Top of GIVEN DATA

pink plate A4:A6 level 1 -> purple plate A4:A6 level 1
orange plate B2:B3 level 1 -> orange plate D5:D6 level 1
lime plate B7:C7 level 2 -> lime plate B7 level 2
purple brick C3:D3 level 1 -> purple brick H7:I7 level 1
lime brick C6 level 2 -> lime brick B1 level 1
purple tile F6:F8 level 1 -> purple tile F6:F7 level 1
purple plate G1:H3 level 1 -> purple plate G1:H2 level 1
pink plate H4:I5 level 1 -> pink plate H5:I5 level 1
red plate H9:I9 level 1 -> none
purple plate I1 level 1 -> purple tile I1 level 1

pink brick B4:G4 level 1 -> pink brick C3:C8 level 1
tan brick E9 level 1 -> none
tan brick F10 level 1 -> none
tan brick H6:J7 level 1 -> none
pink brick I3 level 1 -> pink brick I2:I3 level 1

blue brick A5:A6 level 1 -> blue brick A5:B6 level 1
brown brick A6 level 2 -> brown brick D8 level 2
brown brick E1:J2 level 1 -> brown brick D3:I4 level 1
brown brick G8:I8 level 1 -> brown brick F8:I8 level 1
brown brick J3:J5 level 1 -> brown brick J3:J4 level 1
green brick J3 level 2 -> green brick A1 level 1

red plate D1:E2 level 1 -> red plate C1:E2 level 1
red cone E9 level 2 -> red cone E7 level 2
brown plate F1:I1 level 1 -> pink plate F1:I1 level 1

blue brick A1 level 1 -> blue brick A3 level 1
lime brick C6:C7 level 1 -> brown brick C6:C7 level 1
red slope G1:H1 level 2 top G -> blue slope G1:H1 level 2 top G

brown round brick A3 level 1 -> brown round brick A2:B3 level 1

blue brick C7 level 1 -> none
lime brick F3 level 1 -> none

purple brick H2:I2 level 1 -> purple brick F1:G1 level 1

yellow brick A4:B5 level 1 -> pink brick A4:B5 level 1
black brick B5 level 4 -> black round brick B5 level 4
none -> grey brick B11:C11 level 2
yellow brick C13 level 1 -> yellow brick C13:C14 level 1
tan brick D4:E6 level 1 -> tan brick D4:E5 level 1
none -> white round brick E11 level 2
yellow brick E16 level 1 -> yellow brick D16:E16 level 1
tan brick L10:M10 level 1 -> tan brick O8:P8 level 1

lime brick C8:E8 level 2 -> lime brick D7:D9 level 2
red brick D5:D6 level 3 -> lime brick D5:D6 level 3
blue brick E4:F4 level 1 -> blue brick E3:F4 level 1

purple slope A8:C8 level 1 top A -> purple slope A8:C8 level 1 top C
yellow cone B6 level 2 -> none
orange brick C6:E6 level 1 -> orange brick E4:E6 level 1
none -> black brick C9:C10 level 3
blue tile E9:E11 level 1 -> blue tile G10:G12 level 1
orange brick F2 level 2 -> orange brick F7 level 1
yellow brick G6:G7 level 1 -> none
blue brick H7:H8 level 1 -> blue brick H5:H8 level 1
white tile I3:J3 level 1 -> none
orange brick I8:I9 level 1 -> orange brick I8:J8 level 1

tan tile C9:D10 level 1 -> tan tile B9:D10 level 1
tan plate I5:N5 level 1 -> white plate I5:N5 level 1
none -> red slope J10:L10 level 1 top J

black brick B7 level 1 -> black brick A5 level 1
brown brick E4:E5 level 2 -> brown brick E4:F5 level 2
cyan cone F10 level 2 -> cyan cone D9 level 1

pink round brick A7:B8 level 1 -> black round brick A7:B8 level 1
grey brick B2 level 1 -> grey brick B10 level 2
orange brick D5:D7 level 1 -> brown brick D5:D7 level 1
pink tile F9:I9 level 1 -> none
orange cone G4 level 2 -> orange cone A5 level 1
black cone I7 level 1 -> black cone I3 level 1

Bottom of GIVEN DATA

» **DIRECTIONS**: Every entry is to be restated word for word.

» **PROBLEM SOLUTION**:
pink plate A4:A6 level 1 -> purple plate A4:A6 level 1
orange plate B2:B3 level 1 -> orange plate D5:D6 level 1
lime plate B7:C7 level 2 -> lime plate B7 level 2
purple brick C3:D3 level 1 -> purple brick H7:I7 level 1
lime brick C6 level 2 -> lime brick B1 level 1
purple tile F6:F8 level 1 -> purple tile F6:F7 level 1
purple plate G1:H3 level 1 -> purple plate G1:H2 level 1
pink plate H4:I5 level 1 -> pink plate H5:I5 level 1
red plate H9:I9 level 1 -> none
purple plate I1 level 1 -> purple tile I1 level 1

pink brick B4:G4 level 1 -> pink brick C3:C8 level 1
tan brick E9 level 1 -> none
tan brick F10 level 1 -> none
tan brick H6:J7 level 1 -> none
pink brick I3 level 1 -> pink brick I2:I3 level 1

blue brick A5:A6 level 1 -> blue brick A5:B6 level 1
brown brick A6 level 2 -> brown brick D8 level 2
brown brick E1:J2 level 1 -> brown brick D3:I4 level 1
brown brick G8:I8 level 1 -> brown brick F8:I8 level 1
brown brick J3:J5 level 1 -> brown brick J3:J4 level 1
green brick J3 level 2 -> green brick A1 level 1

red plate D1:E2 level 1 -> red plate C1:E2 level 1
red cone E9 level 2 -> red cone E7 level 2
brown plate F1:I1 level 1 -> pink plate F1:I1 level 1

blue brick A1 level 1 -> blue brick A3 level 1
lime brick C6:C7 level 1 -> brown brick C6:C7 level 1
red slope G1:H1 level 2 top G -> blue slope G1:H1 level 2 top G

brown round brick A3 level 1 -> brown round brick A2:B3 level 1

blue brick C7 level 1 -> none
lime brick F3 level 1 -> none

purple brick H2:I2 level 1 -> purple brick F1:G1 level 1

yellow brick A4:B5 level 1 -> pink brick A4:B5 level 1
black brick B5 level 4 -> black round brick B5 level 4
none -> grey brick B11:C11 level 2
yellow brick C13 level 1 -> yellow brick C13:C14 level 1
tan brick D4:E6 level 1 -> tan brick D4:E5 level 1
none -> white round brick E11 level 2
yellow brick E16 level 1 -> yellow brick D16:E16 level 1
tan brick L10:M10 level 1 -> tan brick O8:P8 level 1

lime brick C8:E8 level 2 -> lime brick D7:D9 level 2
red brick D5:D6 level 3 -> lime brick D5:D6 level 3
blue brick E4:F4 level 1 -> blue brick E3:F4 level 1

purple slope A8:C8 level 1 top A -> purple slope A8:C8 level 1 top C
yellow cone B6 level 2 -> none
orange brick C6:E6 level 1 -> orange brick E4:E6 level 1
none -> black brick C9:C10 level 3
blue tile E9:E11 level 1 -> blue tile G10:G12 level 1
orange brick F2 level 2 -> orange brick F7 level 1
yellow brick G6:G7 level 1 -> none
blue brick H7:H8 level 1 -> blue brick H5:H8 level 1
white tile I3:J3 level 1 -> none
orange brick I8:I9 level 1 -> orange brick I8:J8 level 1

tan tile C9:D10 level 1 -> tan tile B9:D10 level 1
tan plate I5:N5 level 1 -> white plate I5:N5 level 1
none -> red slope J10:L10 level 1 top J

black brick B7 level 1 -> black brick A5 level 1
brown brick E4:E5 level 2 -> brown brick E4:F5 level 2
cyan cone F10 level 2 -> cyan cone D9 level 1

pink round brick A7:B8 level 1 -> black round brick A7:B8 level 1
grey brick B2 level 1 -> grey brick B10 level 2
orange brick D5:D7 level 1 -> brown brick D5:D7 level 1
pink tile F9:I9 level 1 -> none
orange cone G4 level 2 -> orange cone A5 level 1
black cone I7 level 1 -> black cone I3 level 1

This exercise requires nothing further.